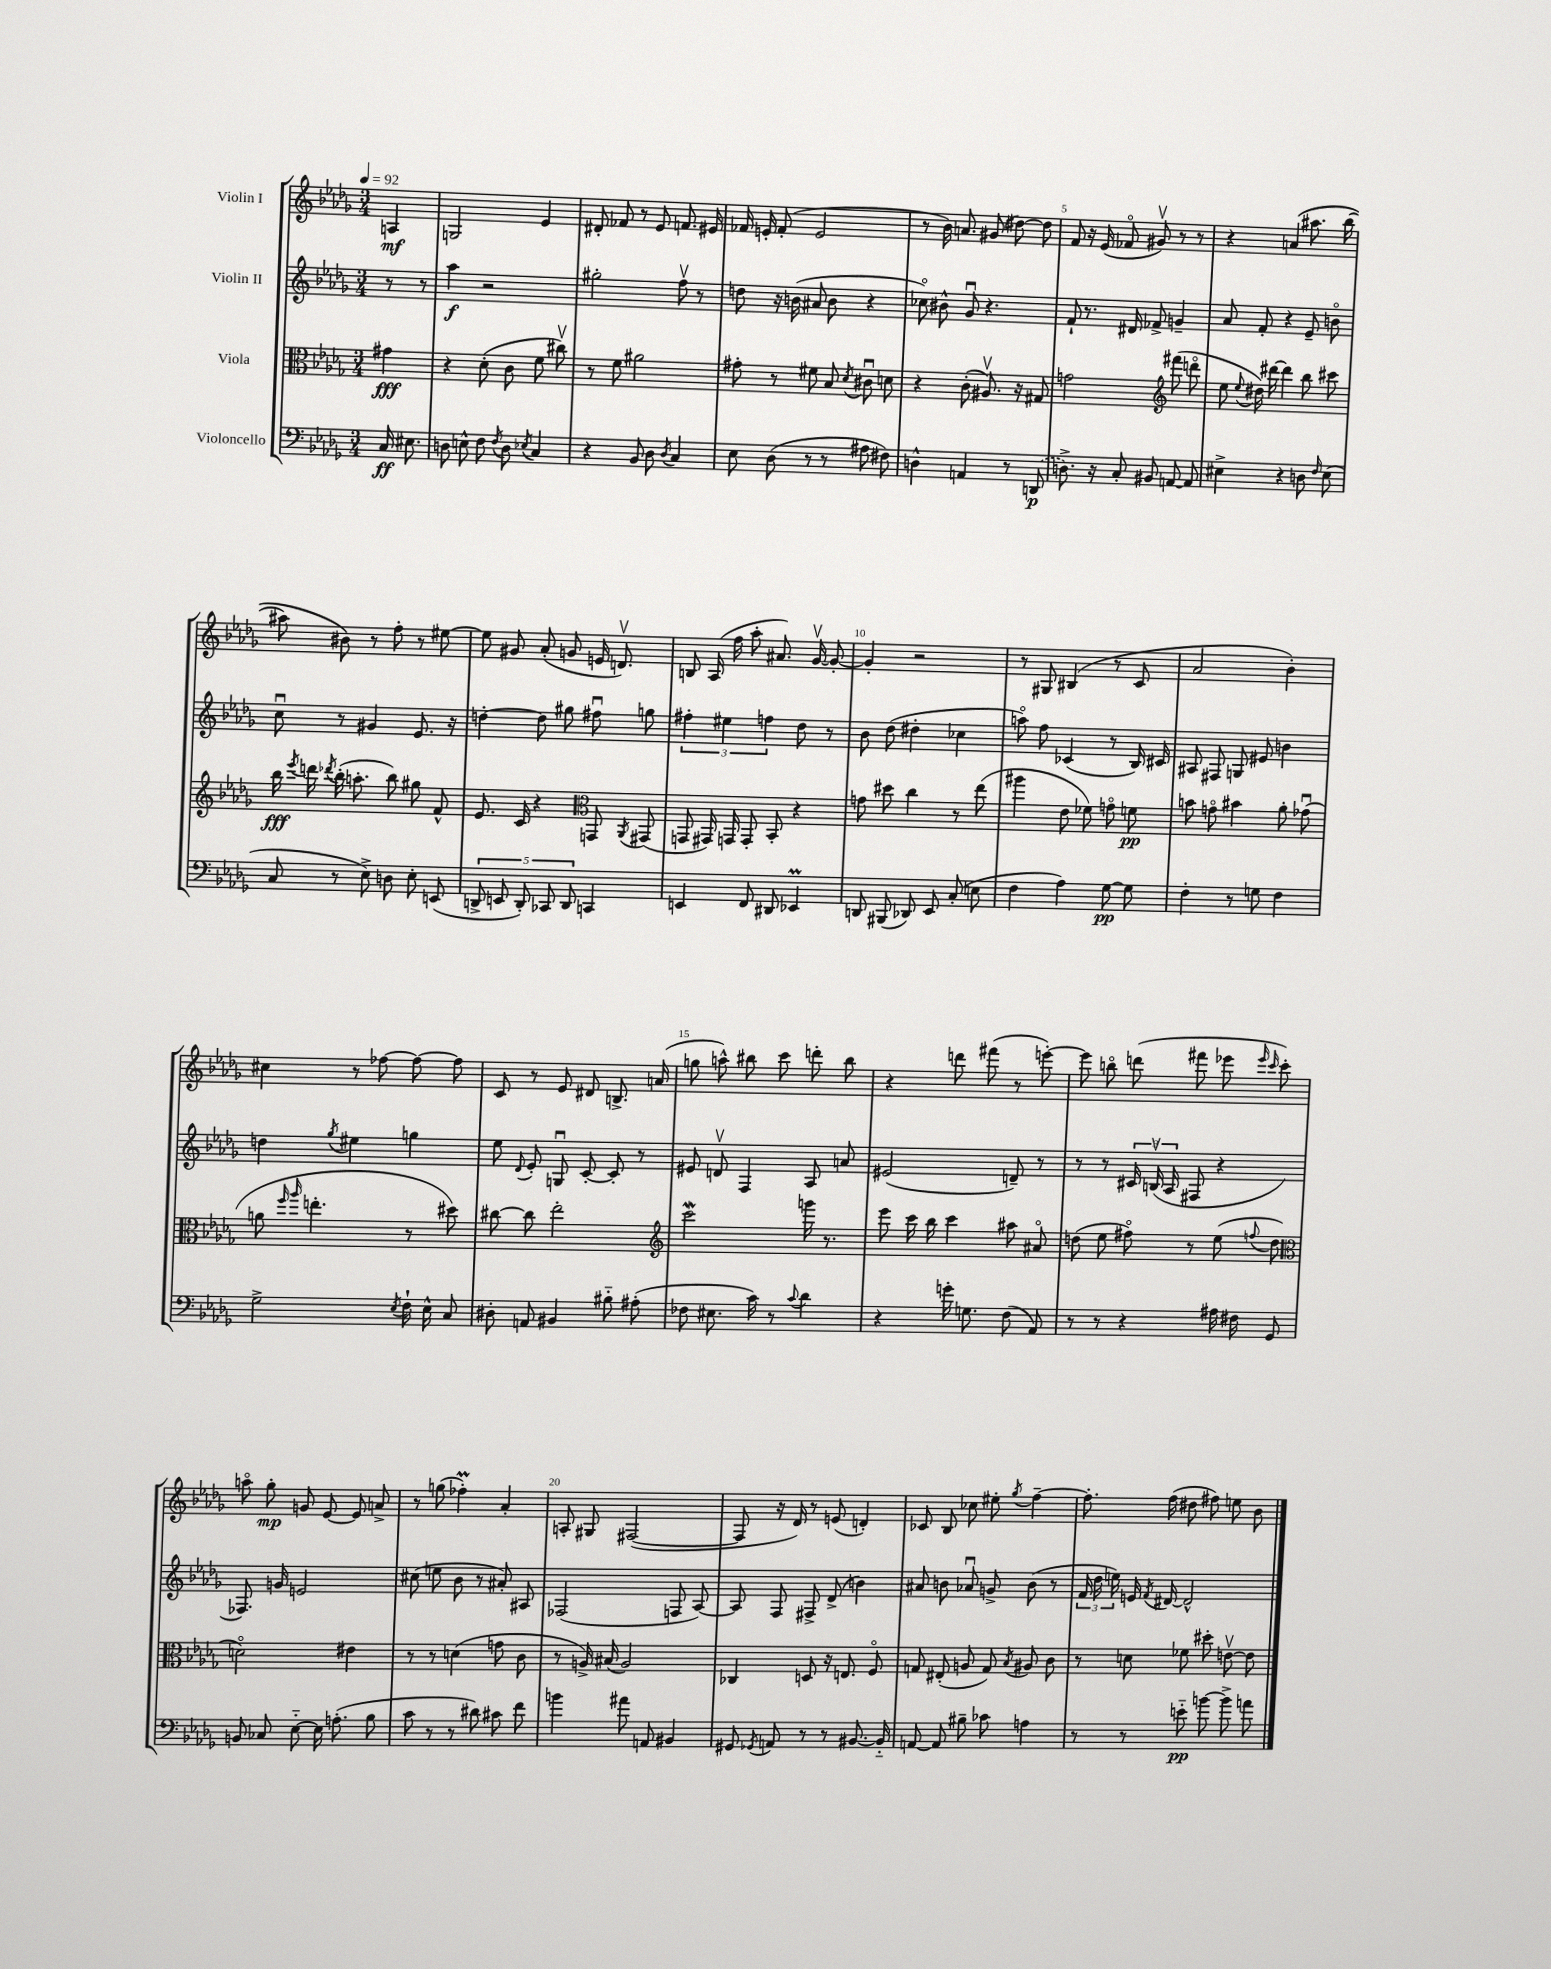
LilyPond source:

<<
\new StaffGroup <<
\new Staff = "s0" \with { instrumentName = "Violin I" } {
    \clef treble \key des \major \numericTimeSignature \time 3/4 \partial 4 \tempo 4 = 92
    \autoBeamOff a4\mf |
    g2 ees'4 |
    dis'8-. fes'8 r8 ees'8 f'8. eis'16 |
    fes'16 e'16-. fes'8-.( e'2 |
    r8 bes'16) a'8. gis'8( dis''8~) dis''8 |
    f'8 r16 ees'16( fes'8\flageolet gis'8\upbow) r8 r8 |
    r4 a'4\( ais''8. bes''16( |
    ais''8) bis'8\) r8 f''8-. r8 eis''8~ |
    eis''8 gis'8 aes'8-.( g'8 e'16 d'8.\upbow) |
    b8 aes16( f''16 aes''8-. ais'8.) ges'16~\upbow ges'8~-. |
    ges'4-. r2 |
    r8 gis8 bis4( r8 c'8 |
    aes'2 bes'4-.) |
    cis''4 r8 fes''8~ fes''8~ fes''8 |
    c'8 r8 ees'8 dis'8 b8.-> a'16( |
    g''8 a''8-^) bis''8 c'''8 d'''8-. bis''8 |
    r4 d'''8 fis'''8( r8 e'''8~-.) |
    e'''8 b''8\flageolet d'''8( fis'''8 ees'''8 \grace { ees'''16 c'''16 } c'''8-.) |
    a''8\flageolet ges''8-.\mp g'8 ees'8~ ees'8 a'8-> |
    r8 g''8( fes''4-.\prall) aes'4-. |
    a8-. gis8 fis2~( |
    fis8 r16 des'16) r8 e'8( d'4-.) |
    ces'8 bes8 ces''8 eis''8-. \acciaccatura { ges''8 } f''4~-- |
    f''8.-. f''16( dis''8 fis''8) e''8 bes'8 \bar "|." |
}
\new Staff = "s1" \with { instrumentName = "Violin II" } {
    \clef treble \key des \major \numericTimeSignature \time 3/4 \partial 4
    \autoBeamOff r8 r8 |
    aes''4\f r2 |
    gis''2-. f''8\upbow r8 |
    d''8 r16 b'16( ais'8 b'8 r4 |
    ces''8\flageolet) bis'8-^ ges'8\downbow r4. |
    f'8-! r8. dis'16 fes'8-> g'4-- |
    aes'8 f'8-. r4 ees'8-- b'8\flageolet |
    c''8\downbow r8 gis'4 ees'8. r16 |
    d''4~-. d''8 gis''8 fis''8\downbow g''8 |
    \tuplet 3/2 { fis''4-. eis''4 f''4 } des''8 r8 |
    bes'8 des''8( dis''4-. ces''4 |
    a''8\flageolet) f''8 ces'4( r8 bes16) cis'16 |
    ais8 fis8 g8 eis'8 b'4 |
    d''4 \acciaccatura { ges''8 } eis''4 g''4 |
    ees''8 \appoggiatura { des'8 } ees'8-. g8\downbow c'8~-. c'8-. r8 |
    eis'8 d'8\upbow f4 aes8 a'8 |
    eis'2( d'8--) r8 |
    r8 r8 \tuplet 3/2 { cis'16 b16\upbow( aes16 } fis8 r4 |
    fes8.) g'16 e'2 |
    cis''8( e''8 bes'8 r8 ais'8-.) ais8 |
    fes2( f8 aes8~) |
    aes8 f8 fis8-> des'8->( b'4) |
    ais'8 b'8 aes'8\downbow g'8-> b'8( r8 |
    \tuplet 3/2 { f'16 des''16 e''16) } e'16 \acciaccatura { f'8 } dis'16~ dis'2-^ \bar "|." |
}
\new Staff = "s2" \with { instrumentName = "Viola" } {
    \clef alto \key des \major \numericTimeSignature \time 3/4 \partial 4
    \autoBeamOff gis'4\fff |
    r4 des'8-.( c'8 f'8 cis''8\upbow) |
    r8 f'8 ais'2 |
    gis'8-. r8 fis'8 bes8 \acciaccatura { des'8 } cis'8\downbow d'8 |
    r4 c'8-.( ais8.\upbow) r16 gis8 |
    g'2 \clef treble fis'''8( d'''8\flageolet |
    ees''8 \appoggiatura { ees''8 } dis''16) dis'''16~ dis'''4 bes''8 cis'''8 |
    bes''16\fff \acciaccatura { ees'''8 } d'''16 \acciaccatura { des'''8 } bes''16-.( a''8.-. bes''8) gis''8 f'8-^ |
    ees'8. c'16 r4 \clef alto g,8 \acciaccatura { aes,8 } gis,8( |
    g,8 gis,16) g,16 g,8-. bes,8-. r4 |
    g'8 dis''8 c''4 r8 ees''8( |
    ais''4 ees'8 fes'8) g'8\flageolet f'8\pp |
    b'8 g'8\flageolet bis'4 aes'8-. ges'8\downbow( |
    a'8 \grace { f''16 aes''16 } e''4.-. r8 dis''8) |
    cis''8~ cis''8 ees''2-. |
    \clef treble c'''2\mordent g'''16 r8. |
    ees'''8 c'''16 bes''16 c'''4 ais''8 ais'8\flageolet |
    d''8( ees''8 fis''8\flageolet) r8 ees''8( \appoggiatura { f''8 } d''8 |
    \clef alto d'2\flageolet) eis'4 |
    r8 r8 d'4( g'8 c'8 |
    r8 a16->) bis16( a2) |
    ces4 d8 r16 e8. f8\flageolet |
    g8 eis8-.( a8 g8) \acciaccatura { bes8 } ais8 c'8 |
    r8 d'8 fes'8 dis''8-. e'8~\upbow e'8 \bar "|." |
}
\new Staff = "s3" \with { instrumentName = "Violoncello" } {
    \clef bass \key des \major \numericTimeSignature \time 3/4 \partial 4
    \autoBeamOff c16\ff eis8. |
    d8 e8-^ f8 \acciaccatura { f8 } d8 \acciaccatura { ees8 } c4 |
    r4 bes,8 des8 \acciaccatura { des8 } c4 |
    ees8 des8( r8 r8 ais8 fis8) |
    d4-^ a,4 r8 \once \slurDashed d,8\p( |
    d8.->) r16 c8-. bis,8 a,8~ a,8 |
    eis4-> r4 d8 \grace { f16 } eis8( |
    c8 r8 ees8->) d8 ees8-. e,8( |
    \tuplet 5/4 { d,8-> e,8 d,8-.) ces,8 d,8 } c,4 |
    e,4 f,8 dis,8 ees,4\prall |
    d,8 bis,,8( des,8) ees,8 c8-.( e8 |
    f4 aes4) ges8~\pp ges8 |
    f4-. r8 g8 f4 |
    ges2-> \acciaccatura { ees8 } f16-! ees16-^ c8 |
    dis8-. a,8 bis,4 bis8-_ ais8-.( |
    fes8 eis8. c'16) r8 \appoggiatura { c'8 } des'4 |
    r4 g'16-. g8. f8( aes,8) |
    r8 r8 r4 ais16 fis16 ges,8 |
    b,8 ces8 ees8~-_ ees16 a8.-.( bes8 |
    c'8 r8 r8 dis'8) cis'8 f'8 |
    b'4 ais'8 a,8 bis,4 |
    gis,8 \acciaccatura { ges,8 } a,8 r8 r8 bis,8.~ bis,16-_ |
    a,8~ a,8 bis8-- ces'8 a4 |
    r8 r8 e'8-_\pp b'8~ b'8-> a'8 \bar "|." |
}
>>
>>
\layout { \context { \Score \override BarNumber.break-visibility = ##(#f #t #t) barNumberVisibility = #(every-nth-bar-number-visible 5) } }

# Die Aufgabe:
Sammle alle Zeilen der Datensätze, in denen die Zeichenfolge „upbow“ vorkommt.

# Gelöste Aufgabe:
    f'8 r16 ees'16( fes'8\flageolet gis'8\upbow) r8 r8 |
    eis''8 gis'8 aes'8-.( g'8 e'16 d'8.\upbow) |
    b8 aes16( f''16 aes''8-. ais'8.) ges'16~\upbow ges'8~-. |
    gis''2-. f''8\upbow r8 |
    eis'8 d'8\upbow f4 aes8 a'8 |
    r8 r8 \tuplet 3/2 { cis'16 b16\upbow( aes16 } fis8 r4 |
    r4 des'8-.( c'8 f'8 cis''8\upbow) |
    r4 c'8-.( ais8.\upbow) r16 gis8 |
    r8 d'8 fes'8 dis''8-. e'8~\upbow e'8 \bar "|." |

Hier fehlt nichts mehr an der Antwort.